**PROBLEM DETAILS:**
Give again exactly, and only, the lines between the line holding "(754, 300) = (543, 174): none" and the end of the listing, both boundary lines included.
:::::
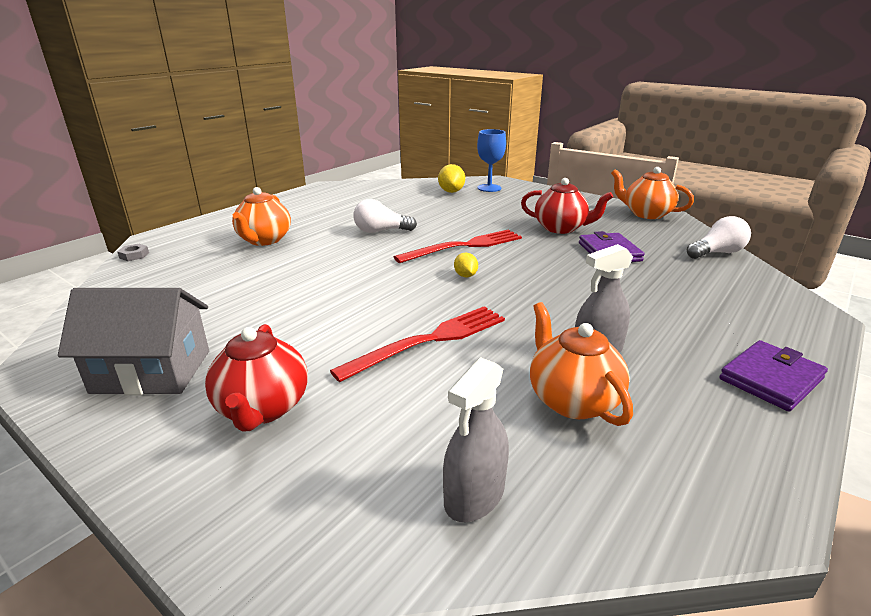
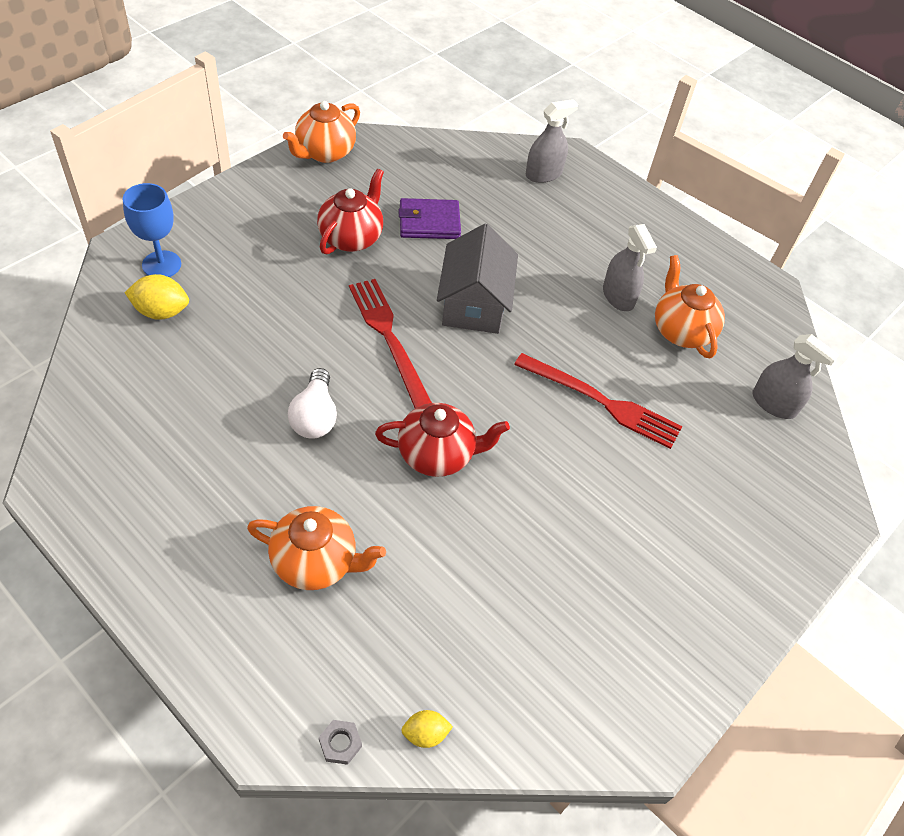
camera: 90 degrees left, 25 degrees up
(152, 371) = (650, 625): grey house -> grey house (474, 304)
(262, 408) = (700, 525): red teapot -> red teapot (437, 455)
(429, 341) = (601, 402): red fork -> red fork turned 150 degrees clockwise
(465, 276) = (470, 351): yellow lemon -> yellow lemon (425, 734)
(572, 400) = (681, 331): orange teapot -> orange teapot turned 90 degrees clockwise
(717, 253) = (446, 150): white light bulb -> none
(754, 300) = (543, 174): none -> grey spray bottle
(771, 379) = (654, 221): purple wallet -> none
:::::
**EXPECTED OUTPUT:**
(754, 300) = (543, 174): none -> grey spray bottle
(771, 379) = (654, 221): purple wallet -> none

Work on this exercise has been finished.